_Data records:_
■ ■ ■ ■ ■

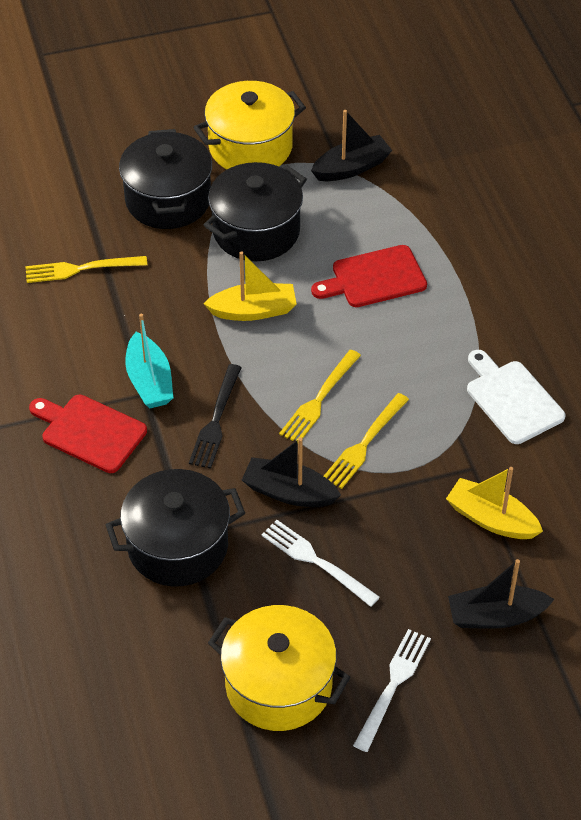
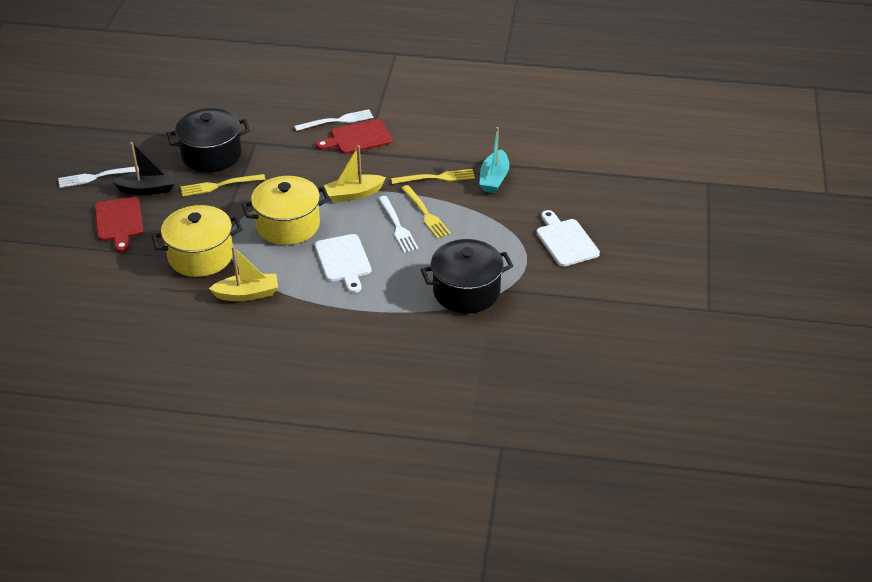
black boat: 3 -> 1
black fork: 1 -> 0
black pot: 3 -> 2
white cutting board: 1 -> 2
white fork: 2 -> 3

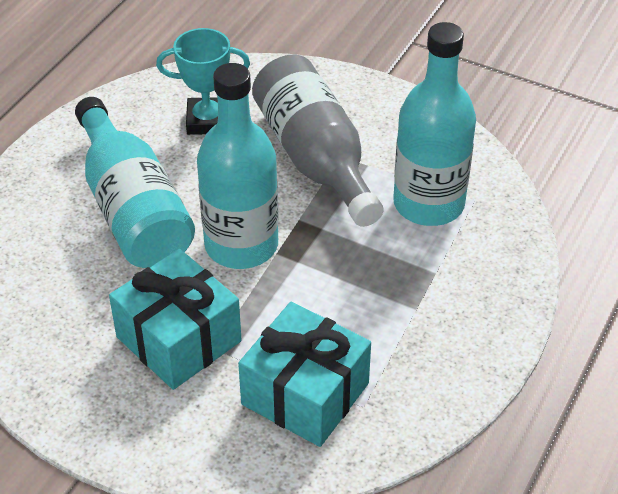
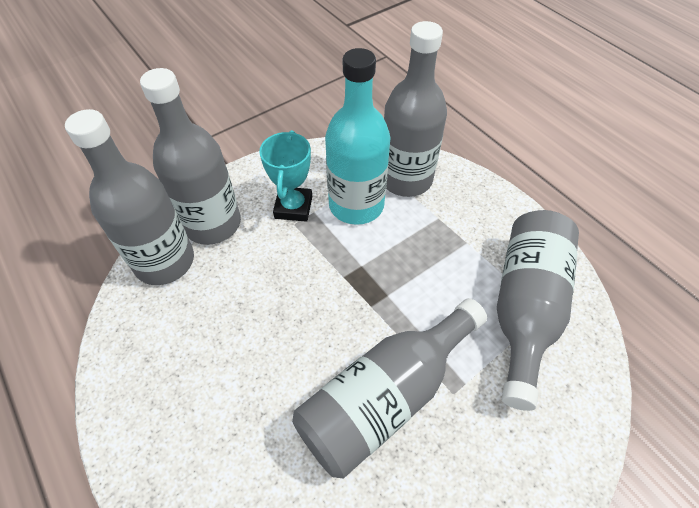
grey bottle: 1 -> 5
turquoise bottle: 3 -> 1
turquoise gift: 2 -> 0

■ ■ ■ ■ ■

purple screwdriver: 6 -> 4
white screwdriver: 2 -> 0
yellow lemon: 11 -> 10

■ ■ ■ ■ ■

_Exercise:_ Show each line in the entries that holds the string "turquoise".

_Answer box:_
turquoise bottle: 3 -> 1
turquoise gift: 2 -> 0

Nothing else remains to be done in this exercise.